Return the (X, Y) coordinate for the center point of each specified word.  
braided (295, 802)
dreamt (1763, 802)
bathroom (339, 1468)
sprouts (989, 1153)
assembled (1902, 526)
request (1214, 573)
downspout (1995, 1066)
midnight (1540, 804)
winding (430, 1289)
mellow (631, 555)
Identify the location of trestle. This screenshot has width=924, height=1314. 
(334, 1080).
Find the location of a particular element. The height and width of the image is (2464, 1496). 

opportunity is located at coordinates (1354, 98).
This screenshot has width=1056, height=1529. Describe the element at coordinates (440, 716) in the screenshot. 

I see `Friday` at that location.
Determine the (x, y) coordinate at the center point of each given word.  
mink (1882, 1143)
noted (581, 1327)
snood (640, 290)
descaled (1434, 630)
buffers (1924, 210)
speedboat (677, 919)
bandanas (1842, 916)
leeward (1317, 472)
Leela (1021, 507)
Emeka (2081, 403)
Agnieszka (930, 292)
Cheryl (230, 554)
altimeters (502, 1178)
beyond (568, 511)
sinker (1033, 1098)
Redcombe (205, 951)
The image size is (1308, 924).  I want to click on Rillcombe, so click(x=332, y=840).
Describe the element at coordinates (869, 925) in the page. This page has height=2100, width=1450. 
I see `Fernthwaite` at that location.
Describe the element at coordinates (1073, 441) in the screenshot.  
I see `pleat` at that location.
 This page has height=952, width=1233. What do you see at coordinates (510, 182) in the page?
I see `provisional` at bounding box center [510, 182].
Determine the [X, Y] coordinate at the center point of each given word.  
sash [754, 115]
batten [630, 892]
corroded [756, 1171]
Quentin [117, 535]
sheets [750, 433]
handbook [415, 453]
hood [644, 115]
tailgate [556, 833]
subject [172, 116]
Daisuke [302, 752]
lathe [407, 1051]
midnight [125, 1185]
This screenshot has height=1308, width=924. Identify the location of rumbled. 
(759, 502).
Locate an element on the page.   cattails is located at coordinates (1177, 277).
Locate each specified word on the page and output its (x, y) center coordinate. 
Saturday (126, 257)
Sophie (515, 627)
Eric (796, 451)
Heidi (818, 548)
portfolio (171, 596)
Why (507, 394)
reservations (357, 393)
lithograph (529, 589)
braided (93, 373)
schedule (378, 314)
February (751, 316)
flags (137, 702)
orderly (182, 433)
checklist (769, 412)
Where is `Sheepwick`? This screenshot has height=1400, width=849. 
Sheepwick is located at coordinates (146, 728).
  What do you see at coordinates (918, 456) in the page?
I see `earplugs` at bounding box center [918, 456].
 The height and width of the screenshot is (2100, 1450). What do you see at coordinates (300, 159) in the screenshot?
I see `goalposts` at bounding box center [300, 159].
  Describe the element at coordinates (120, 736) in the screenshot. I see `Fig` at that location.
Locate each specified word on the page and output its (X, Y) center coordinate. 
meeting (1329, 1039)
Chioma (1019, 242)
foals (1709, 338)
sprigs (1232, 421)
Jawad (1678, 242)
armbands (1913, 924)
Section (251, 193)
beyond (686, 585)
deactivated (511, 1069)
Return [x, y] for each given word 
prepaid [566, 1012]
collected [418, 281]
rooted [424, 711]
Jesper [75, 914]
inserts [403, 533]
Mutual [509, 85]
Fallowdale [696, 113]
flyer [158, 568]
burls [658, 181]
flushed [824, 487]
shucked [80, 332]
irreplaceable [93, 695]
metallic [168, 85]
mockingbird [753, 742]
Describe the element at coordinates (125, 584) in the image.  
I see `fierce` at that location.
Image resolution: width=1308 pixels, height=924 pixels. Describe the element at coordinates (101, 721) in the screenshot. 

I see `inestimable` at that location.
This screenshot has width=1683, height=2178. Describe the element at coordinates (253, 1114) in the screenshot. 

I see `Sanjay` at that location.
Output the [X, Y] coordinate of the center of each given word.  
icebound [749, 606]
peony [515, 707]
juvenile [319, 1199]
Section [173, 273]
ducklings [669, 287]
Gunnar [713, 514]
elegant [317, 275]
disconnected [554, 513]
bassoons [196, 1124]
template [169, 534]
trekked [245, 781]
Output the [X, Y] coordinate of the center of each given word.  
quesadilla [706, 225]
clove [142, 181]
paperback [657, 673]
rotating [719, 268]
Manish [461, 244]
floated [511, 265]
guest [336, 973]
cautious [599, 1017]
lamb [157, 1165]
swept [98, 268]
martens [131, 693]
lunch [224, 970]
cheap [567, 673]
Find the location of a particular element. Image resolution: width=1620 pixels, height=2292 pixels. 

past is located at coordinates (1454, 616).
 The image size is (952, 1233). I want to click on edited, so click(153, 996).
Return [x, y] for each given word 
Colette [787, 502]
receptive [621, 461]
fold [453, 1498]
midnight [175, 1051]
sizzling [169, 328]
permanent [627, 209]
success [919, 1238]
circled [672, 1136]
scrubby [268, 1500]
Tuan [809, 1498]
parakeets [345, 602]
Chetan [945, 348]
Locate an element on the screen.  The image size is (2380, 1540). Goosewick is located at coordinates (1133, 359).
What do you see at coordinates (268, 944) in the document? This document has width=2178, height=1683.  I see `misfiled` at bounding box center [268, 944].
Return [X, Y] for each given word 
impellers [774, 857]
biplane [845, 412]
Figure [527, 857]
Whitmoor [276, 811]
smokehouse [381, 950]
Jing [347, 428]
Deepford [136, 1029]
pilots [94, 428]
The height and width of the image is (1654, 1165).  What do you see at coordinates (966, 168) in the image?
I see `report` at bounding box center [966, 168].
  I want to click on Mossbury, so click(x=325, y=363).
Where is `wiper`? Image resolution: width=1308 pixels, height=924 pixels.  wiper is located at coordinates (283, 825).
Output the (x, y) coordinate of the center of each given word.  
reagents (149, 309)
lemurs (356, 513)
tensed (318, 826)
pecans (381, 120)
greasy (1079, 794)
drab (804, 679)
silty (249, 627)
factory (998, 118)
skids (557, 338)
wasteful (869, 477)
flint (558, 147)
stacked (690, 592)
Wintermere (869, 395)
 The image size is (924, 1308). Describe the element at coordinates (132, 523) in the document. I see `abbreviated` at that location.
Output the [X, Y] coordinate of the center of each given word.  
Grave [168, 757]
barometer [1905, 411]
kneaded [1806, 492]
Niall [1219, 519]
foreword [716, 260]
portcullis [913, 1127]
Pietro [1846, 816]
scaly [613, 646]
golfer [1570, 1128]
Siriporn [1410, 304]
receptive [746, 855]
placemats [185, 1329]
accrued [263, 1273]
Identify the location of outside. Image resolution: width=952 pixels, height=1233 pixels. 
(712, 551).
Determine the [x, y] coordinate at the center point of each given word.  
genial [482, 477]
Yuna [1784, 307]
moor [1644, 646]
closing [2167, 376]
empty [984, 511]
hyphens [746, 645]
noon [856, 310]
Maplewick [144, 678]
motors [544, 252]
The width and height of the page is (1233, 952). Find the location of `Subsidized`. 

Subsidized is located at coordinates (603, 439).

Work to complete: Copy out the lines of the records again verbatim, from the line containing "flint (558, 147)" through the line containing "empty [984, 511]", with both of those lines included.

Response to this task:
flint (558, 147)
stacked (690, 592)
Wintermere (869, 395)
 The image size is (924, 1308). Describe the element at coordinates (132, 523) in the document. I see `abbreviated` at that location.
Output the [X, Y] coordinate of the center of each given word.  
Grave [168, 757]
barometer [1905, 411]
kneaded [1806, 492]
Niall [1219, 519]
foreword [716, 260]
portcullis [913, 1127]
Pietro [1846, 816]
scaly [613, 646]
golfer [1570, 1128]
Siriporn [1410, 304]
receptive [746, 855]
placemats [185, 1329]
accrued [263, 1273]
Identify the location of outside. Image resolution: width=952 pixels, height=1233 pixels. 
(712, 551).
Determine the [x, y] coordinate at the center point of each given word.  
genial [482, 477]
Yuna [1784, 307]
moor [1644, 646]
closing [2167, 376]
empty [984, 511]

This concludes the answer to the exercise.